What you should do: Nothing below is to be printed except the lines between the line holding "brown gift: 1 -> 2" and the line holding "orange scissors: 1 -> 3", inclusive, each exactly as it appears.

The input:
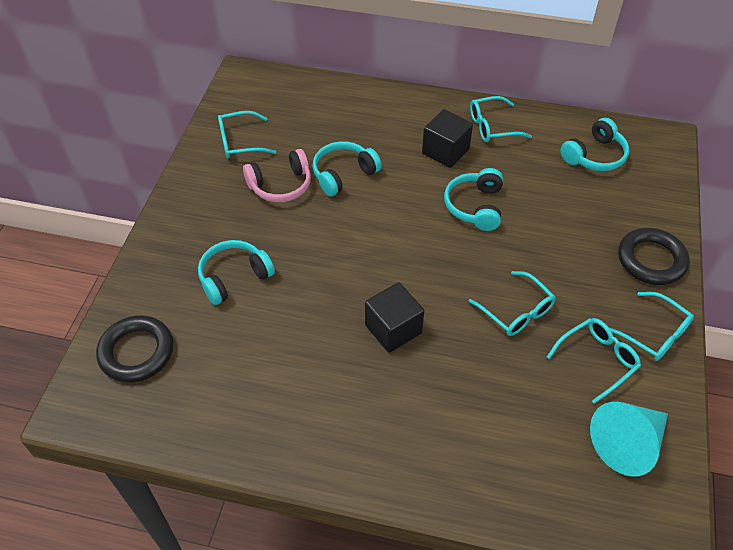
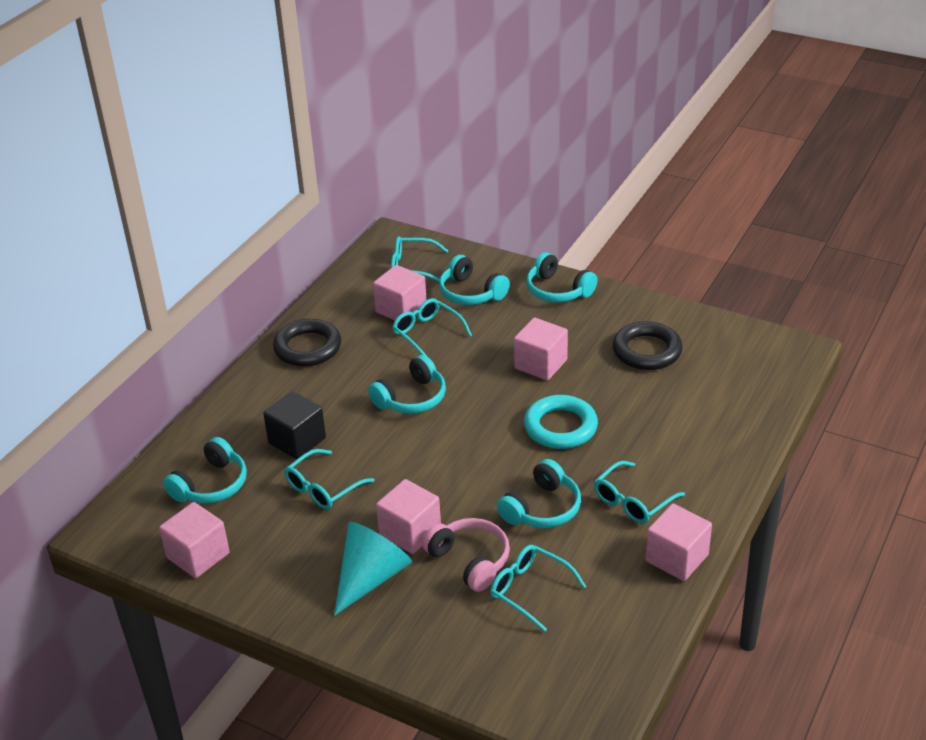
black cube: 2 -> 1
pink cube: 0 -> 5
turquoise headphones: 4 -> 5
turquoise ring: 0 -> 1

==

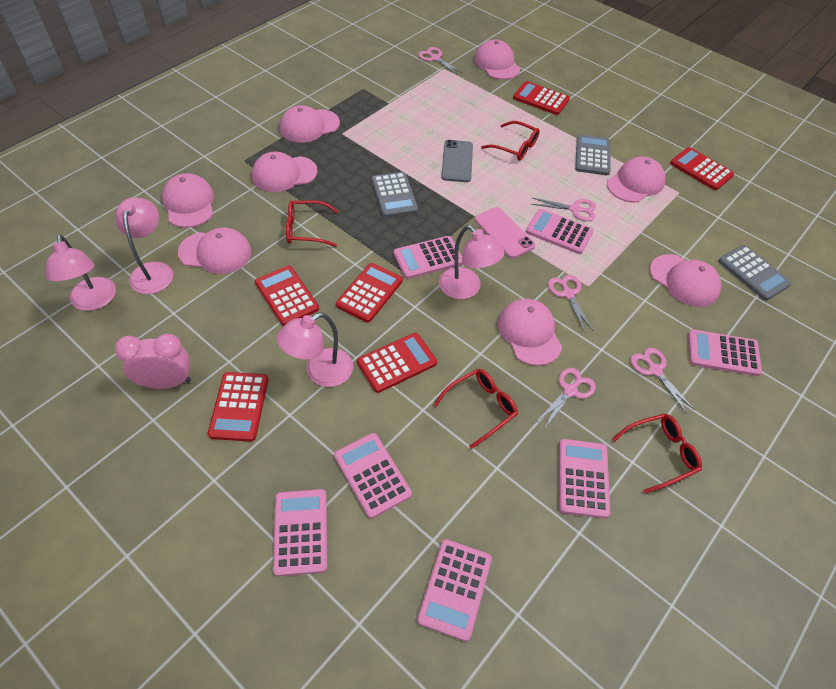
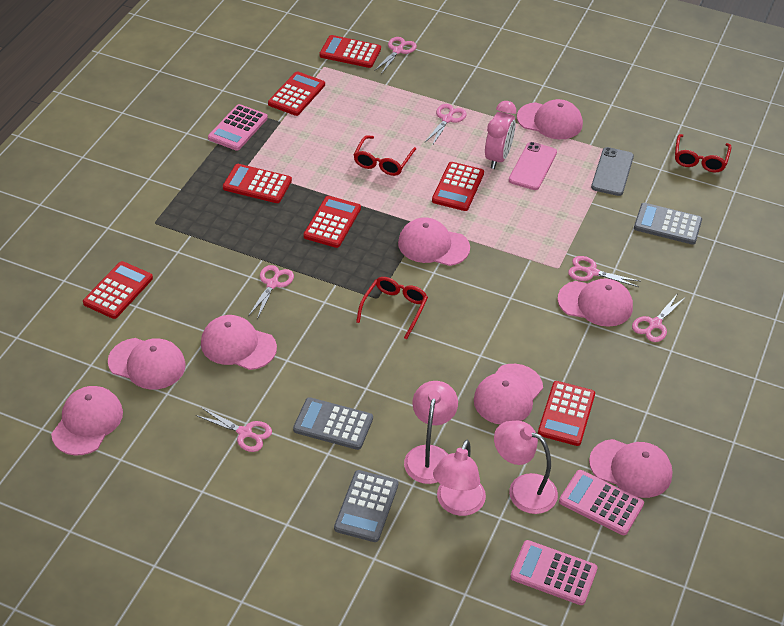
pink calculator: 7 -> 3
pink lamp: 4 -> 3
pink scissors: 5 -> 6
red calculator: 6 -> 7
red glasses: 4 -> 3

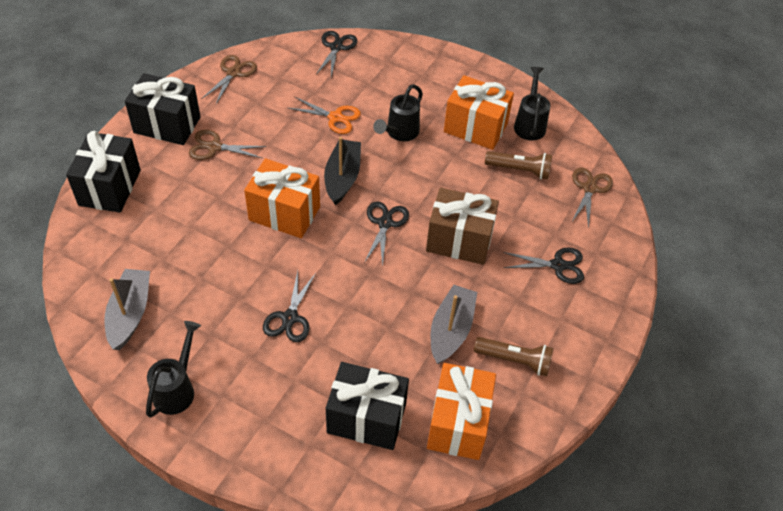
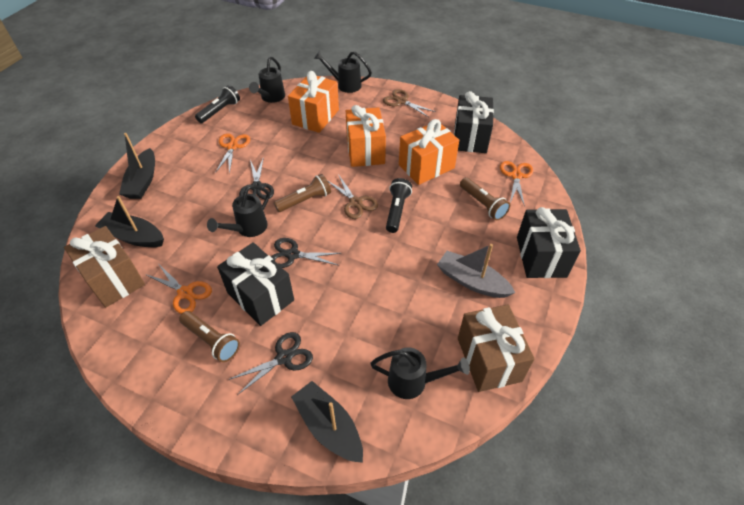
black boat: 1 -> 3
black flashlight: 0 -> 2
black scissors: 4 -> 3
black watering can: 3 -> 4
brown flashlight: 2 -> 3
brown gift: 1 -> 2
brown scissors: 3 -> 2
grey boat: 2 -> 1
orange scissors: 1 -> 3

==

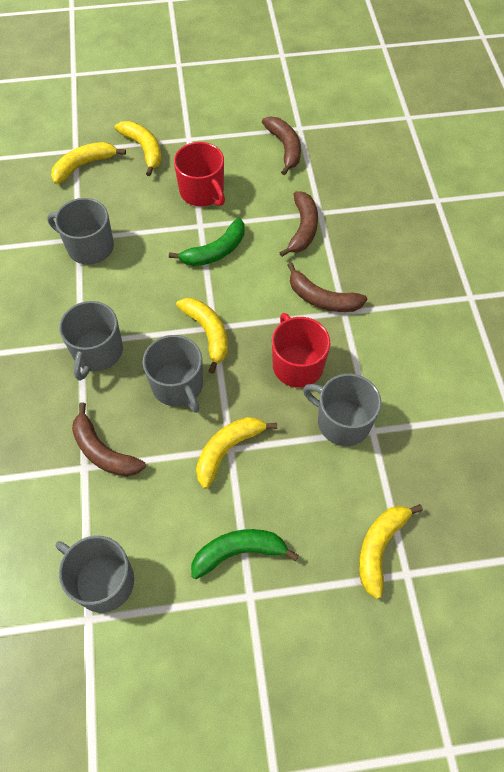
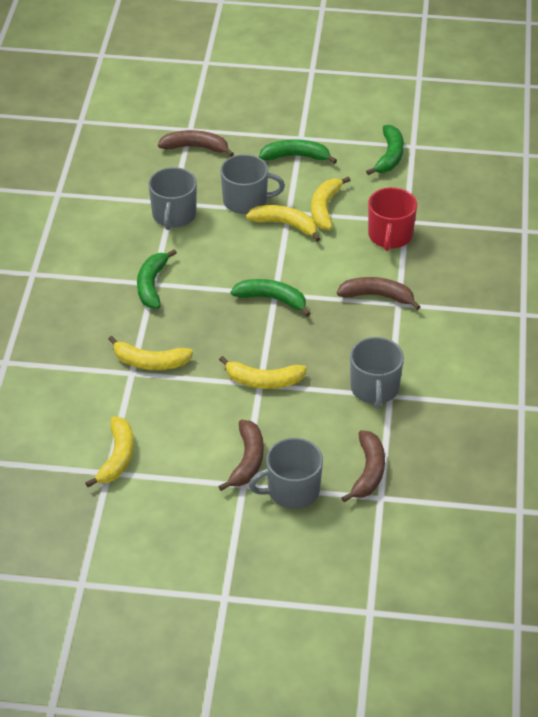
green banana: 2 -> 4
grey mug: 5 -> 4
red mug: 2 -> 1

Solution:
brown gift: 1 -> 2
brown scissors: 3 -> 2
grey boat: 2 -> 1
orange scissors: 1 -> 3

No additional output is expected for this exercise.